» **Task brief**
Copy out the records again. Change nothing.

» **Data shown**

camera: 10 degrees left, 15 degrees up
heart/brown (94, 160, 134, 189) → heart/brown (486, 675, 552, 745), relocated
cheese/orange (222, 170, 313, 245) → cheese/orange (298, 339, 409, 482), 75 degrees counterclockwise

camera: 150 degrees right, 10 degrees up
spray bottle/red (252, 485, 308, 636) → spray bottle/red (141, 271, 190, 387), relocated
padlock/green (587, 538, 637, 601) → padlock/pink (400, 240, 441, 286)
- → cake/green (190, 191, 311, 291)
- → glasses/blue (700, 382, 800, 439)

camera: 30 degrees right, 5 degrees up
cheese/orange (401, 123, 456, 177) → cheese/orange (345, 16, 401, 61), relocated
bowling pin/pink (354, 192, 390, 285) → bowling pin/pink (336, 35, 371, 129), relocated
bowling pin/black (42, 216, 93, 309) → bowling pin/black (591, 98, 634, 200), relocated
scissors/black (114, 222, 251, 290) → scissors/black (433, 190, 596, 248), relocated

» **Expected answer**
camera: 10 degrees left, 15 degrees up
heart/brown (94, 160, 134, 189) → heart/brown (486, 675, 552, 745), relocated
cheese/orange (222, 170, 313, 245) → cheese/orange (298, 339, 409, 482), 75 degrees counterclockwise

camera: 150 degrees right, 10 degrees up
spray bottle/red (252, 485, 308, 636) → spray bottle/red (141, 271, 190, 387), relocated
padlock/green (587, 538, 637, 601) → padlock/pink (400, 240, 441, 286)
- → cake/green (190, 191, 311, 291)
- → glasses/blue (700, 382, 800, 439)

camera: 30 degrees right, 5 degrees up
cheese/orange (401, 123, 456, 177) → cheese/orange (345, 16, 401, 61), relocated
bowling pin/pink (354, 192, 390, 285) → bowling pin/pink (336, 35, 371, 129), relocated
bowling pin/black (42, 216, 93, 309) → bowling pin/black (591, 98, 634, 200), relocated
scissors/black (114, 222, 251, 290) → scissors/black (433, 190, 596, 248), relocated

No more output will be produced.